*** Material provided ***

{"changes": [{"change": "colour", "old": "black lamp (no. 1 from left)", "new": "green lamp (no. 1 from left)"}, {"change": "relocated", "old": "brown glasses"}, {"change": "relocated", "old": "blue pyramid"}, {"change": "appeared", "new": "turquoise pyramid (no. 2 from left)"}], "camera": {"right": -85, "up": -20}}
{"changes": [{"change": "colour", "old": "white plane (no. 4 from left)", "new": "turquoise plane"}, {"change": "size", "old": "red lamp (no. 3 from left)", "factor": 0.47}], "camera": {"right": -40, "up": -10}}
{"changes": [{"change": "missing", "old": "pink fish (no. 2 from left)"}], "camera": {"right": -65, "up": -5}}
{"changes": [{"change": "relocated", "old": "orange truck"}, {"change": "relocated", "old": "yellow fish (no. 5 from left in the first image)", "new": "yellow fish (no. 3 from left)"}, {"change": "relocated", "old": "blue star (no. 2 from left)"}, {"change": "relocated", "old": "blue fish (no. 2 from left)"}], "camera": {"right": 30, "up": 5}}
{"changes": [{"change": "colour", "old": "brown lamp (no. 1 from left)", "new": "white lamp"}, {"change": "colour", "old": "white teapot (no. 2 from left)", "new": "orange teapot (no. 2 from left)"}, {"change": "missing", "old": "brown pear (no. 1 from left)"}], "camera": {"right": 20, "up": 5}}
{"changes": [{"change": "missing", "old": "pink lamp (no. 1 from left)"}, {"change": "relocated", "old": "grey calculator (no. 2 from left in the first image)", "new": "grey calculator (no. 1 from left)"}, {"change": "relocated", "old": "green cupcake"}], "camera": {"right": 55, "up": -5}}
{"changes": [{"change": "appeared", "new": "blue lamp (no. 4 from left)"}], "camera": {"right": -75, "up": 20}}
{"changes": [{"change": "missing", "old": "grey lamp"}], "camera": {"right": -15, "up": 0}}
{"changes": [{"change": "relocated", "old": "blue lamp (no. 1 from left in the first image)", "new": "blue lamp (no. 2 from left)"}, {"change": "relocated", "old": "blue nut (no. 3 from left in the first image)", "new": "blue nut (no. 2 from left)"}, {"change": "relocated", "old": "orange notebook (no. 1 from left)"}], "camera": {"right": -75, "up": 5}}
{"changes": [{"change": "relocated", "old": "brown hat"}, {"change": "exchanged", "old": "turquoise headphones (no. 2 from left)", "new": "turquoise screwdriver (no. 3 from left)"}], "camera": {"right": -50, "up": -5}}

*** End of Material provided ***

> [Task instructions]: Reproduce every record above exactly.

> [Answer space]:
{"changes": [{"change": "colour", "old": "black lamp (no. 1 from left)", "new": "green lamp (no. 1 from left)"}, {"change": "relocated", "old": "brown glasses"}, {"change": "relocated", "old": "blue pyramid"}, {"change": "appeared", "new": "turquoise pyramid (no. 2 from left)"}], "camera": {"right": -85, "up": -20}}
{"changes": [{"change": "colour", "old": "white plane (no. 4 from left)", "new": "turquoise plane"}, {"change": "size", "old": "red lamp (no. 3 from left)", "factor": 0.47}], "camera": {"right": -40, "up": -10}}
{"changes": [{"change": "missing", "old": "pink fish (no. 2 from left)"}], "camera": {"right": -65, "up": -5}}
{"changes": [{"change": "relocated", "old": "orange truck"}, {"change": "relocated", "old": "yellow fish (no. 5 from left in the first image)", "new": "yellow fish (no. 3 from left)"}, {"change": "relocated", "old": "blue star (no. 2 from left)"}, {"change": "relocated", "old": "blue fish (no. 2 from left)"}], "camera": {"right": 30, "up": 5}}
{"changes": [{"change": "colour", "old": "brown lamp (no. 1 from left)", "new": "white lamp"}, {"change": "colour", "old": "white teapot (no. 2 from left)", "new": "orange teapot (no. 2 from left)"}, {"change": "missing", "old": "brown pear (no. 1 from left)"}], "camera": {"right": 20, "up": 5}}
{"changes": [{"change": "missing", "old": "pink lamp (no. 1 from left)"}, {"change": "relocated", "old": "grey calculator (no. 2 from left in the first image)", "new": "grey calculator (no. 1 from left)"}, {"change": "relocated", "old": "green cupcake"}], "camera": {"right": 55, "up": -5}}
{"changes": [{"change": "appeared", "new": "blue lamp (no. 4 from left)"}], "camera": {"right": -75, "up": 20}}
{"changes": [{"change": "missing", "old": "grey lamp"}], "camera": {"right": -15, "up": 0}}
{"changes": [{"change": "relocated", "old": "blue lamp (no. 1 from left in the first image)", "new": "blue lamp (no. 2 from left)"}, {"change": "relocated", "old": "blue nut (no. 3 from left in the first image)", "new": "blue nut (no. 2 from left)"}, {"change": "relocated", "old": "orange notebook (no. 1 from left)"}], "camera": {"right": -75, "up": 5}}
{"changes": [{"change": "relocated", "old": "brown hat"}, {"change": "exchanged", "old": "turquoise headphones (no. 2 from left)", "new": "turquoise screwdriver (no. 3 from left)"}], "camera": {"right": -50, "up": -5}}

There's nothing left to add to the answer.